Work order >> Every line in the entries that holds "bowling" should be identified and copied.
(Data records)
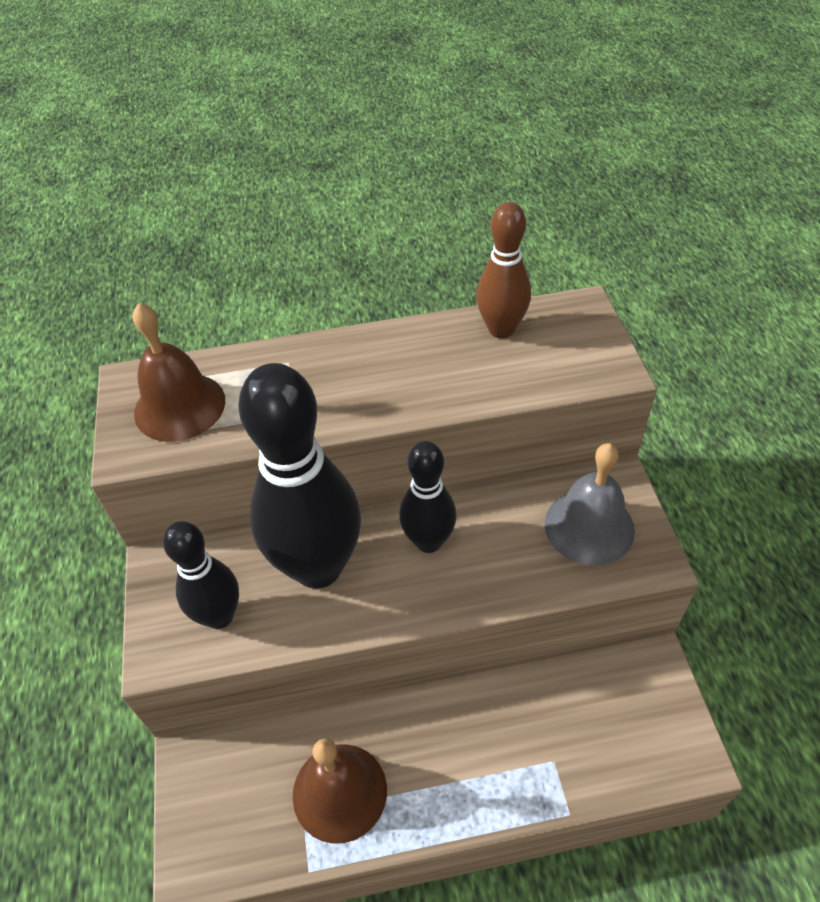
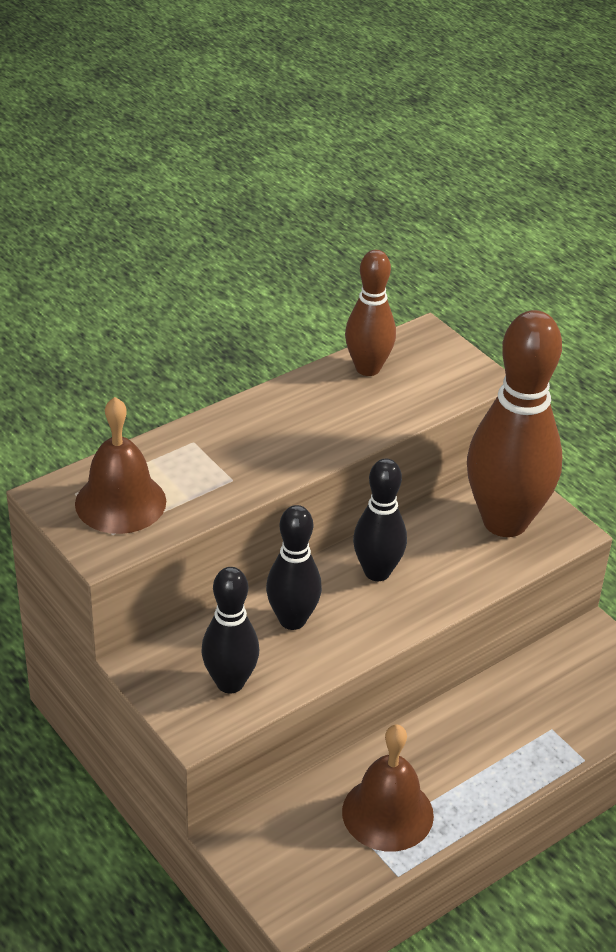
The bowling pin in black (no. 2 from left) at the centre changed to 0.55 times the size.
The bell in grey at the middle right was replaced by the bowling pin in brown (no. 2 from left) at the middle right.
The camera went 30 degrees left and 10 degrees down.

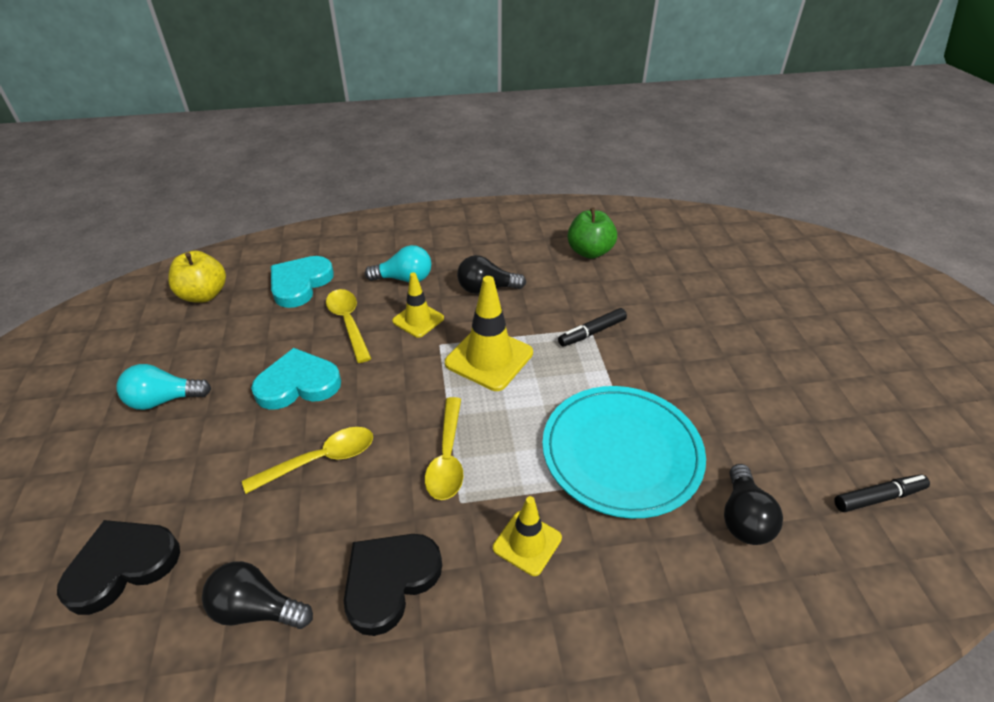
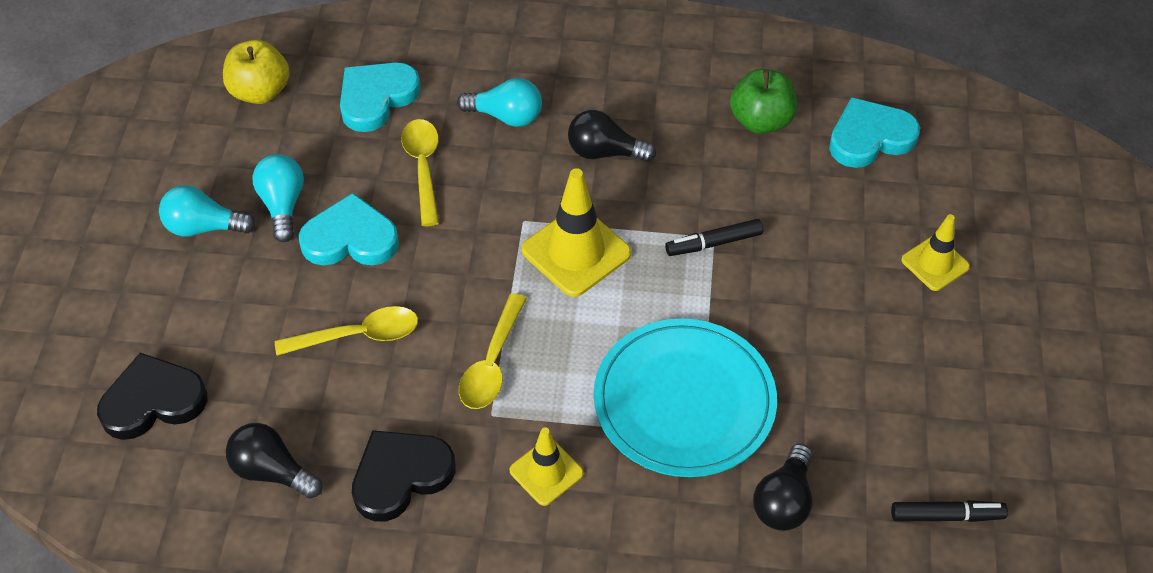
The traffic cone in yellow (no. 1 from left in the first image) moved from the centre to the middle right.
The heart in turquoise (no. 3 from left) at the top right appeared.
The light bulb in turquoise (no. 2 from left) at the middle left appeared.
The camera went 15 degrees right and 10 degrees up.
(End Data records)
Answer to this exercise >>
The bowling pin in black (no. 2 from left) at the centre changed to 0.55 times the size.
The bell in grey at the middle right was replaced by the bowling pin in brown (no. 2 from left) at the middle right.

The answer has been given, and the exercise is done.